Segment Open

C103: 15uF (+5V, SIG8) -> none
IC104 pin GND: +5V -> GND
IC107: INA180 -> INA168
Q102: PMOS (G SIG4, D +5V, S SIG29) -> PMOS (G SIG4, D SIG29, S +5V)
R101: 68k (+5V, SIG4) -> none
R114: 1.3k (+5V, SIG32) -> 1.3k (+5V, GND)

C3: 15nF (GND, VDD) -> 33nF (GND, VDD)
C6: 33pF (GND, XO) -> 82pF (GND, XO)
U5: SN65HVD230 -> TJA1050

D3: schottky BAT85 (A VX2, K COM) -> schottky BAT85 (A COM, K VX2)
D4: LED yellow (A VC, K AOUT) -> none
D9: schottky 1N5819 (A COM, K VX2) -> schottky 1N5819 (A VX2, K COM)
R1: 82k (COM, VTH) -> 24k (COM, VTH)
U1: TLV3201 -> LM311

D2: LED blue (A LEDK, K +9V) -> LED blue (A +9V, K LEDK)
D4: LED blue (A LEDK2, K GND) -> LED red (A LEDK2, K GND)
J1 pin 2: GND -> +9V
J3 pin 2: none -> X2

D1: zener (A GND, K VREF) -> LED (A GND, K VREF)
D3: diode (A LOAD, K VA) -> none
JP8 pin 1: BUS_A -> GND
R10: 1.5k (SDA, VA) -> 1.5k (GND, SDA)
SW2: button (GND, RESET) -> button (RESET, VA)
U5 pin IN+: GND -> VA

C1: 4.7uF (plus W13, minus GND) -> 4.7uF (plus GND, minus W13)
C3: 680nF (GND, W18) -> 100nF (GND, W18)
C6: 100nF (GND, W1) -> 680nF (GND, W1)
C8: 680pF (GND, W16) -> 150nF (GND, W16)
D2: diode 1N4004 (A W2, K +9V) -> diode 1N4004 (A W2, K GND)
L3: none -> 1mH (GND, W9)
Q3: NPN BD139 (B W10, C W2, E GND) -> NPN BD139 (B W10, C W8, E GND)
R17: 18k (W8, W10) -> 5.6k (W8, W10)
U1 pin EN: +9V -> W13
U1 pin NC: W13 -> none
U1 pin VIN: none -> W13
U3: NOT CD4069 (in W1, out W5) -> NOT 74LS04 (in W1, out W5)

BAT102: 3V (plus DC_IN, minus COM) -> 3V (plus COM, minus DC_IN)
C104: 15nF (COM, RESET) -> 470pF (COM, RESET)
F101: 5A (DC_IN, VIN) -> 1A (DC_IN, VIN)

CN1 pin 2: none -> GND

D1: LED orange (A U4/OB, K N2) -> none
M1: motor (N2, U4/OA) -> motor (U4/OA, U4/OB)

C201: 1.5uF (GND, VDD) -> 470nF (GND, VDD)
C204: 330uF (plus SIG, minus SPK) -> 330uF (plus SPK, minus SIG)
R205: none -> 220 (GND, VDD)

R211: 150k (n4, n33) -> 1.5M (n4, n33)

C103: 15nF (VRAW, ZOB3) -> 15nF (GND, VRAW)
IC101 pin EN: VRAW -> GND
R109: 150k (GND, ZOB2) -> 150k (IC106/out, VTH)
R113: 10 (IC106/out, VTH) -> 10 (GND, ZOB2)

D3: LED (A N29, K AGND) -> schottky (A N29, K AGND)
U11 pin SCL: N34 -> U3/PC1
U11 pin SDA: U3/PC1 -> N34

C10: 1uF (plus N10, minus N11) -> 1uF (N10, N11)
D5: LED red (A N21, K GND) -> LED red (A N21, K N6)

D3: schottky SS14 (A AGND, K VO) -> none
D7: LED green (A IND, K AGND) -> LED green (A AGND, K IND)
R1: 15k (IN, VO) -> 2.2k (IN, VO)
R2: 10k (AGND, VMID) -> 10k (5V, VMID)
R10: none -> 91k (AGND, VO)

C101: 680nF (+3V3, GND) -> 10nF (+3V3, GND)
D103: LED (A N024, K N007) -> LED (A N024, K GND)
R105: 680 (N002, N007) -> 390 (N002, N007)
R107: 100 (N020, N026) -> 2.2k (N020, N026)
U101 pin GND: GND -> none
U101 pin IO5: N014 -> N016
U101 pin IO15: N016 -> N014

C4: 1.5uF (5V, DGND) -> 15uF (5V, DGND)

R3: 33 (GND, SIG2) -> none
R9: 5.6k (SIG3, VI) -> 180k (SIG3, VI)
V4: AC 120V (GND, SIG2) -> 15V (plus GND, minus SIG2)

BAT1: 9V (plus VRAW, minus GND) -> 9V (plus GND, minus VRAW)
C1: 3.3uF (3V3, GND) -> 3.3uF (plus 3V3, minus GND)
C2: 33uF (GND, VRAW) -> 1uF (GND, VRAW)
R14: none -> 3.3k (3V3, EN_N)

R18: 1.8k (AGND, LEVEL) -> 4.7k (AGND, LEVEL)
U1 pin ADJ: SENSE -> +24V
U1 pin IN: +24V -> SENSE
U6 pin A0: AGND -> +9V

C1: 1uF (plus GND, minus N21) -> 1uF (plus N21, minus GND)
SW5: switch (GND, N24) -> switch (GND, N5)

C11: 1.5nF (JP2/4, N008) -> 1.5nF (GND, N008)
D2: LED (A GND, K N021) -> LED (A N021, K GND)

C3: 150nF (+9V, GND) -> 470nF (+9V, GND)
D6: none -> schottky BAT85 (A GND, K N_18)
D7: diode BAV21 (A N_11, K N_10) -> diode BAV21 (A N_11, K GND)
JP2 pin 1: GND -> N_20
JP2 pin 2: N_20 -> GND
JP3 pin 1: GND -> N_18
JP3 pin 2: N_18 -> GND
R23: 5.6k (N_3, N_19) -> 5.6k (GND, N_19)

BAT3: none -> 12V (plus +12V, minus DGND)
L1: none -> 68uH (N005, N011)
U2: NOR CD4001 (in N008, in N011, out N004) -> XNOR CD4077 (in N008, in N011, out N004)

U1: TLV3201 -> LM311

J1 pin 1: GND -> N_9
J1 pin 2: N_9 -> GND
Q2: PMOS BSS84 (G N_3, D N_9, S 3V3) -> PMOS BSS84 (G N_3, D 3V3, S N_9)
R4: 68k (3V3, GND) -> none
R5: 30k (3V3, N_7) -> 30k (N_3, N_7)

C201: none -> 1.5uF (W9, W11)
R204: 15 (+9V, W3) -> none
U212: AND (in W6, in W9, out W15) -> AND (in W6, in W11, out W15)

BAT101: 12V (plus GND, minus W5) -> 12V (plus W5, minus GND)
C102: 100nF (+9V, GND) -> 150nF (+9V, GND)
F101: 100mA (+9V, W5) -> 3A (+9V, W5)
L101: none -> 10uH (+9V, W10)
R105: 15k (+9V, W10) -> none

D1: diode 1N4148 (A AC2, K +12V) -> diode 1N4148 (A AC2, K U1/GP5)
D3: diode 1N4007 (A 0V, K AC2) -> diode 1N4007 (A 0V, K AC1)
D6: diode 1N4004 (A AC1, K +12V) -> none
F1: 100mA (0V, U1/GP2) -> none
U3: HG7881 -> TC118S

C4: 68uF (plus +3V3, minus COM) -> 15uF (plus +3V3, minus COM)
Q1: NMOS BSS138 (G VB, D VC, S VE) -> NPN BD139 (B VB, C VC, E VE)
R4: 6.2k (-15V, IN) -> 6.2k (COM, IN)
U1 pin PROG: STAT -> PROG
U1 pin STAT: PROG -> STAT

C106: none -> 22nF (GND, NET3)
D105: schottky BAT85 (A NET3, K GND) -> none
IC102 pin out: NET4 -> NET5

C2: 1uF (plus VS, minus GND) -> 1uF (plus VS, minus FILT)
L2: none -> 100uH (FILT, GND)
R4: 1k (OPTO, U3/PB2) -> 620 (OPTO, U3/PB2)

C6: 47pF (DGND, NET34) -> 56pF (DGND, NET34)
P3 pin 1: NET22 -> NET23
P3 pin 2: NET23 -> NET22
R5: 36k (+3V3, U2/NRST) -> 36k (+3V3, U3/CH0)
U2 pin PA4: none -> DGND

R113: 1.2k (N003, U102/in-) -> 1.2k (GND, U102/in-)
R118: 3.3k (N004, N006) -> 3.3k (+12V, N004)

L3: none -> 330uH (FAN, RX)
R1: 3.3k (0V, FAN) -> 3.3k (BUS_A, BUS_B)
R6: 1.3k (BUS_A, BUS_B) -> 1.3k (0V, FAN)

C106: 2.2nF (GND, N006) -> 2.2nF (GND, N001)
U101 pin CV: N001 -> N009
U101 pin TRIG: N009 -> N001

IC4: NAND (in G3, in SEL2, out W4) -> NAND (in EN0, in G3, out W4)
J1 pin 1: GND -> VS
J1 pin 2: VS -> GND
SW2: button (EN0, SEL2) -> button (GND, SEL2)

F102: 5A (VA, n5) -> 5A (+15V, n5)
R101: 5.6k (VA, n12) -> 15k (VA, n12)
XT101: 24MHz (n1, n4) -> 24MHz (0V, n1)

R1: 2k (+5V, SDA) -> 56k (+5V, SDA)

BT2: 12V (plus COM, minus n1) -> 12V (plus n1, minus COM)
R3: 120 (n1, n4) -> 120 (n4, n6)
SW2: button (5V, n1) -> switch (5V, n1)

Segment Closed

▶ [Work instruction]: Through the line that holds "D2: diode 1N4004", repeat the material above exactly, starting at its first line.

▶ [Response]:
C103: 15uF (+5V, SIG8) -> none
IC104 pin GND: +5V -> GND
IC107: INA180 -> INA168
Q102: PMOS (G SIG4, D +5V, S SIG29) -> PMOS (G SIG4, D SIG29, S +5V)
R101: 68k (+5V, SIG4) -> none
R114: 1.3k (+5V, SIG32) -> 1.3k (+5V, GND)

C3: 15nF (GND, VDD) -> 33nF (GND, VDD)
C6: 33pF (GND, XO) -> 82pF (GND, XO)
U5: SN65HVD230 -> TJA1050

D3: schottky BAT85 (A VX2, K COM) -> schottky BAT85 (A COM, K VX2)
D4: LED yellow (A VC, K AOUT) -> none
D9: schottky 1N5819 (A COM, K VX2) -> schottky 1N5819 (A VX2, K COM)
R1: 82k (COM, VTH) -> 24k (COM, VTH)
U1: TLV3201 -> LM311

D2: LED blue (A LEDK, K +9V) -> LED blue (A +9V, K LEDK)
D4: LED blue (A LEDK2, K GND) -> LED red (A LEDK2, K GND)
J1 pin 2: GND -> +9V
J3 pin 2: none -> X2

D1: zener (A GND, K VREF) -> LED (A GND, K VREF)
D3: diode (A LOAD, K VA) -> none
JP8 pin 1: BUS_A -> GND
R10: 1.5k (SDA, VA) -> 1.5k (GND, SDA)
SW2: button (GND, RESET) -> button (RESET, VA)
U5 pin IN+: GND -> VA

C1: 4.7uF (plus W13, minus GND) -> 4.7uF (plus GND, minus W13)
C3: 680nF (GND, W18) -> 100nF (GND, W18)
C6: 100nF (GND, W1) -> 680nF (GND, W1)
C8: 680pF (GND, W16) -> 150nF (GND, W16)
D2: diode 1N4004 (A W2, K +9V) -> diode 1N4004 (A W2, K GND)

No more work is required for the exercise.